* Records from a data source
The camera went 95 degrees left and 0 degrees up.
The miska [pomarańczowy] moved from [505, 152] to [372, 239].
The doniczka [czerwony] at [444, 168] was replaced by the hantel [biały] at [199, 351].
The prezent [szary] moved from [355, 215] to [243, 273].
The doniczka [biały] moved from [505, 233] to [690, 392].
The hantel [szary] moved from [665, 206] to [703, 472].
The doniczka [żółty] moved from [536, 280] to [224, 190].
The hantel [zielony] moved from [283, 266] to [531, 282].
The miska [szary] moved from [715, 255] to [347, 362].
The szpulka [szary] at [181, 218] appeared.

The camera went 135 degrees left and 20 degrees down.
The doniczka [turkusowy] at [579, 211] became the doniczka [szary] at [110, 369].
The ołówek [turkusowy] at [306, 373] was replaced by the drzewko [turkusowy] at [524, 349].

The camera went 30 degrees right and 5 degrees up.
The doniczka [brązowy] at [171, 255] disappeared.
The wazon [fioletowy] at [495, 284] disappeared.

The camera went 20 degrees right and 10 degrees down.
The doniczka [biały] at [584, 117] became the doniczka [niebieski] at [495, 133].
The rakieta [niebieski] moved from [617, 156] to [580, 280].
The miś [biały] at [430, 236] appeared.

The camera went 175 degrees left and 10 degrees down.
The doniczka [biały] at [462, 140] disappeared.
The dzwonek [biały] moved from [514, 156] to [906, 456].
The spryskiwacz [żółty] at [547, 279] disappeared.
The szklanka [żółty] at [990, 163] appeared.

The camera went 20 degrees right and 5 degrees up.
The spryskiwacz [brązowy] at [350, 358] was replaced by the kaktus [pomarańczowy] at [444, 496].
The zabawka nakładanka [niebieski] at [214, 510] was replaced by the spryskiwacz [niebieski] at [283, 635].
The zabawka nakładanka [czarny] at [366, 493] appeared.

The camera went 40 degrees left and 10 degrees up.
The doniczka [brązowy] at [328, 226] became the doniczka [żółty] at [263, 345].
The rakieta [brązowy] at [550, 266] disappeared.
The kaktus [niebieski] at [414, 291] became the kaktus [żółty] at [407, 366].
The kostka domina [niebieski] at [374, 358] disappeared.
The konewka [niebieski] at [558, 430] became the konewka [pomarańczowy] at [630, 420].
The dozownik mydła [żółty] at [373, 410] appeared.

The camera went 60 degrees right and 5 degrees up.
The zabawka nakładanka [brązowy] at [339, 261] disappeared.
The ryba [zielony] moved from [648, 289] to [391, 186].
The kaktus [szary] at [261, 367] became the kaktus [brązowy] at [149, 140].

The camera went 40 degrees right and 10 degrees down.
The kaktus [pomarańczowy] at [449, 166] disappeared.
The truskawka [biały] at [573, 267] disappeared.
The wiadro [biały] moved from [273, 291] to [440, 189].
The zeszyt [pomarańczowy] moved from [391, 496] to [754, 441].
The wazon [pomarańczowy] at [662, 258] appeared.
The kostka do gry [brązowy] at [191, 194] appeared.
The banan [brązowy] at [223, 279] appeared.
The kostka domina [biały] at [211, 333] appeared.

* What to produce
Pull every line containing the word "hantel" out of the entries above.

* Exercise output
The doniczka [czerwony] at [444, 168] was replaced by the hantel [biały] at [199, 351].
The hantel [szary] moved from [665, 206] to [703, 472].
The hantel [zielony] moved from [283, 266] to [531, 282].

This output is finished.